GIVEN DATA:
"""

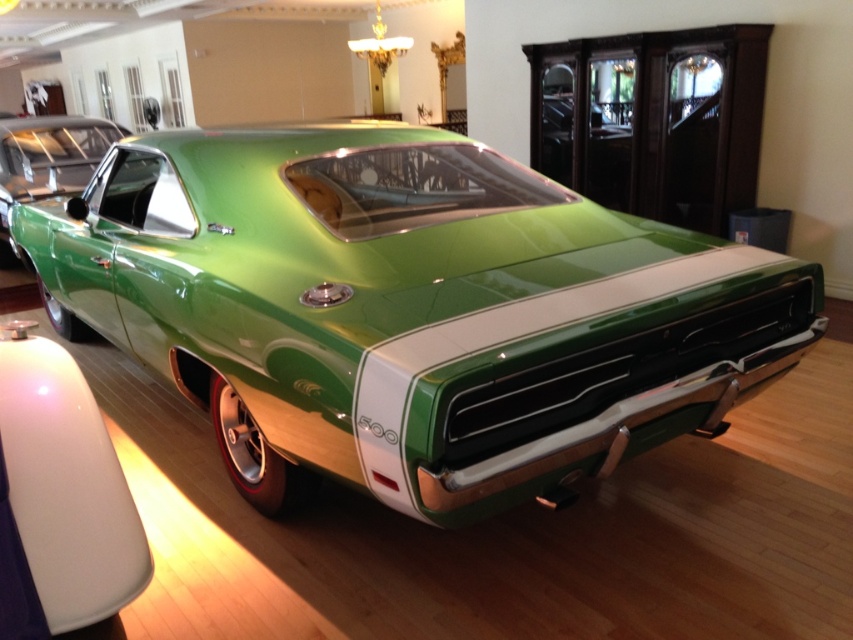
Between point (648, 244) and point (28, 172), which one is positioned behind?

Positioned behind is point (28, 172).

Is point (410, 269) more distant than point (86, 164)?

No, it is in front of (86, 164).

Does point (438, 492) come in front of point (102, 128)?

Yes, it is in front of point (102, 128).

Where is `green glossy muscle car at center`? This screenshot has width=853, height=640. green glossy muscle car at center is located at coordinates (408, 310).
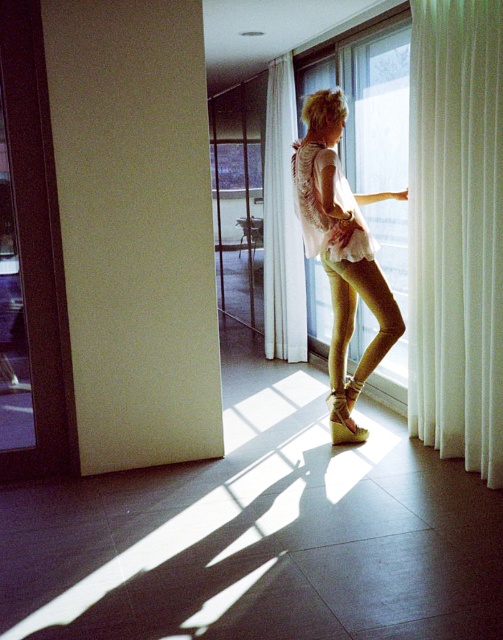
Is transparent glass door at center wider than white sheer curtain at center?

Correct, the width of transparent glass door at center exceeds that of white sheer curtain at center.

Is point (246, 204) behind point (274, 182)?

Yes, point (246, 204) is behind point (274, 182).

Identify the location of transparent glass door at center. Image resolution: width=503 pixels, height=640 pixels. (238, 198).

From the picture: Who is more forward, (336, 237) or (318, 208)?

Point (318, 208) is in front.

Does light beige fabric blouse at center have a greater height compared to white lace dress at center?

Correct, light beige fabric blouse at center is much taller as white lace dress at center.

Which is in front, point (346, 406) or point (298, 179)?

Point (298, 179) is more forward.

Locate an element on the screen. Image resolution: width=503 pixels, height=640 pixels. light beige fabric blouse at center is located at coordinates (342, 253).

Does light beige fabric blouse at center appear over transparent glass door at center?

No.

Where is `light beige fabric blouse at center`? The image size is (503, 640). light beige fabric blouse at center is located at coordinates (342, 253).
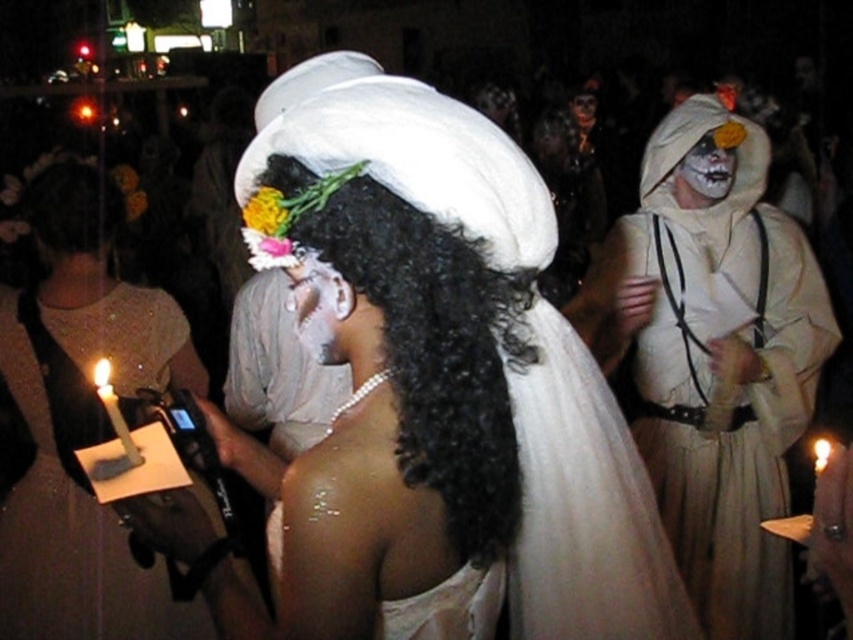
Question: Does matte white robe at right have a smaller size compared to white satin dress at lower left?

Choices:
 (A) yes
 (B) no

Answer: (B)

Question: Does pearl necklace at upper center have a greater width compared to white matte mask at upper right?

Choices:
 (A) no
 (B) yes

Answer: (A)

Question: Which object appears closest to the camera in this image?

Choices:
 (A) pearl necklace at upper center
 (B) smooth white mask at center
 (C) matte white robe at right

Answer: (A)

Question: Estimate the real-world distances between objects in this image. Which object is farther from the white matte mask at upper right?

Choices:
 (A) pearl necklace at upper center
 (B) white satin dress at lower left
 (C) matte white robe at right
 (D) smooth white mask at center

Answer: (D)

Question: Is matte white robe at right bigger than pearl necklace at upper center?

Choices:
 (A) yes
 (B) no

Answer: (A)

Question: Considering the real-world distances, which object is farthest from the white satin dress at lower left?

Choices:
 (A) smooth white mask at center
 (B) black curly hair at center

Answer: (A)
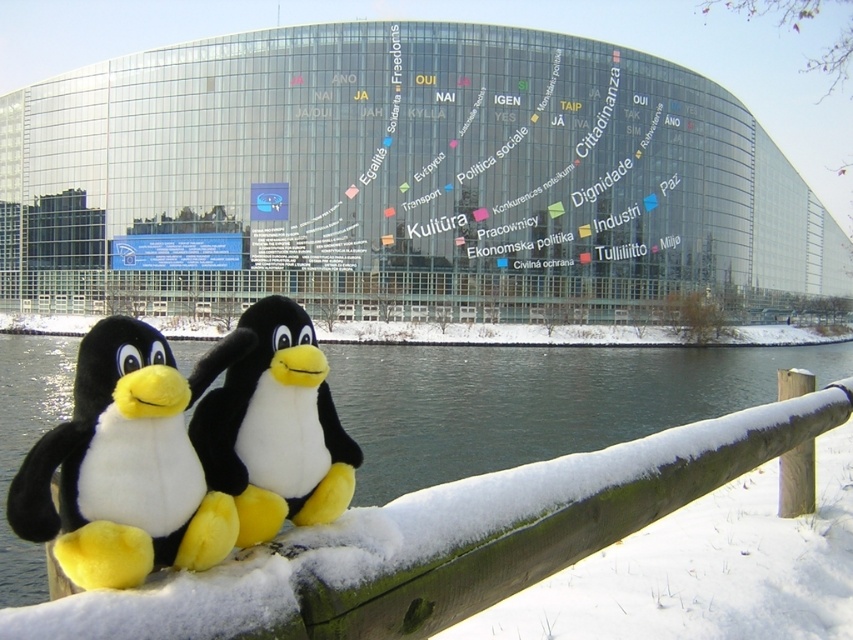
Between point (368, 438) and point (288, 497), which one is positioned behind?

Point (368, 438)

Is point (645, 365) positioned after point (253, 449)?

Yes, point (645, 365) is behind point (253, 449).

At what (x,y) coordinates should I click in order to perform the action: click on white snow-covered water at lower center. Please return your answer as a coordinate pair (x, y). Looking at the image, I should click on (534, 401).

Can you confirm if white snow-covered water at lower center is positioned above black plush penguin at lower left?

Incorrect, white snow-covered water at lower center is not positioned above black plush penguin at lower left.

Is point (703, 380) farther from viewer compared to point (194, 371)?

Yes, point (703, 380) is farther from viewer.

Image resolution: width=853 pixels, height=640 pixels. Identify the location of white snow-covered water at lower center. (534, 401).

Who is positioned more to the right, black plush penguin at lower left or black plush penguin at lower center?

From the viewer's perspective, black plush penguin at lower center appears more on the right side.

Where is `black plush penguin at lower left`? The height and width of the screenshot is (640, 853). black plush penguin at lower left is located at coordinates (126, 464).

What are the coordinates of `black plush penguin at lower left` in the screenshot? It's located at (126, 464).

"""

WHAT YOU HAVE TO DO:
Copy out the items exactly, from the line with "Between point (368, 438)" to the line with "Can you confirm".

SOLUTION BELOW:
Between point (368, 438) and point (288, 497), which one is positioned behind?

Point (368, 438)

Is point (645, 365) positioned after point (253, 449)?

Yes, point (645, 365) is behind point (253, 449).

At what (x,y) coordinates should I click in order to perform the action: click on white snow-covered water at lower center. Please return your answer as a coordinate pair (x, y). Looking at the image, I should click on (534, 401).

Can you confirm if white snow-covered water at lower center is positioned above black plush penguin at lower left?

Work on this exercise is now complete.